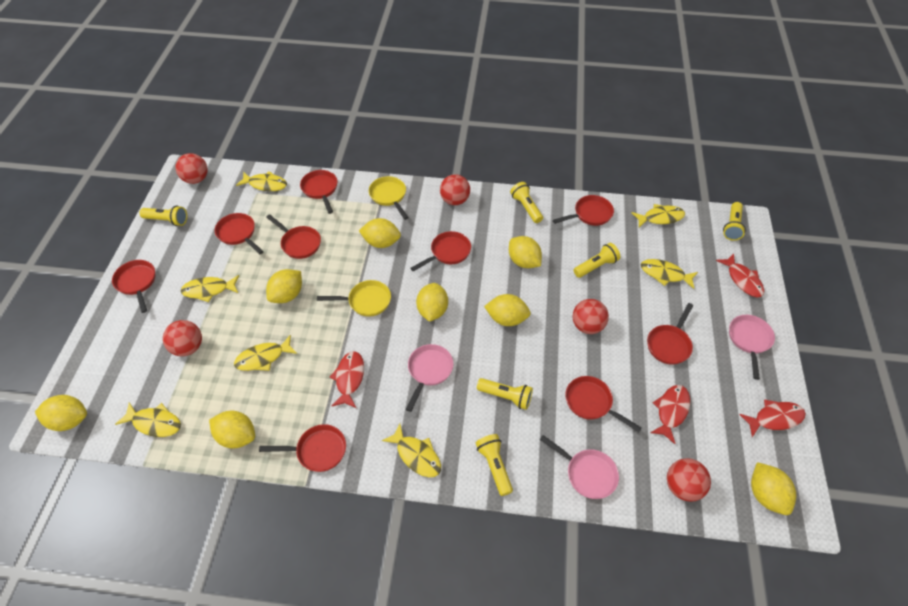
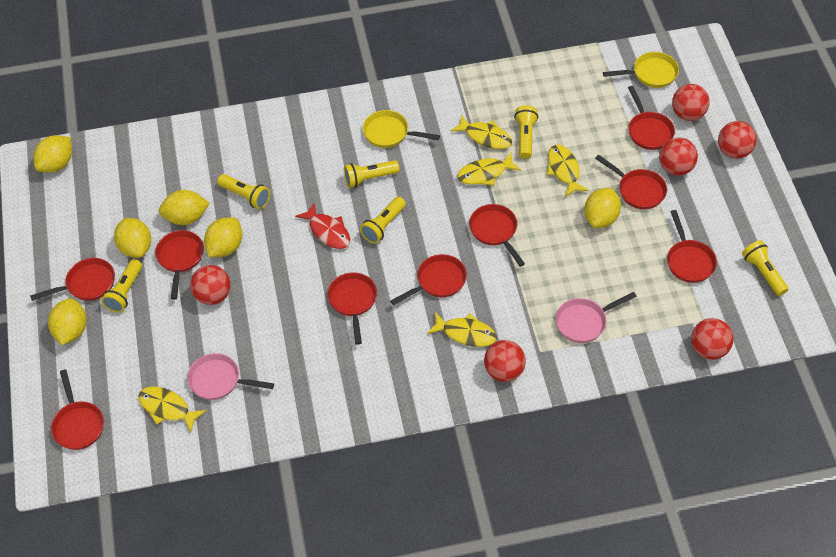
pink pan: 3 -> 2
red ball: 5 -> 6
red fish: 4 -> 1
yellow fish: 7 -> 5
yellow lemon: 8 -> 6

——

Exercise description.
Every line of the material above must be written out exactly, with no pictures.

Exercise response.
pink pan: 3 -> 2
red ball: 5 -> 6
red fish: 4 -> 1
yellow fish: 7 -> 5
yellow lemon: 8 -> 6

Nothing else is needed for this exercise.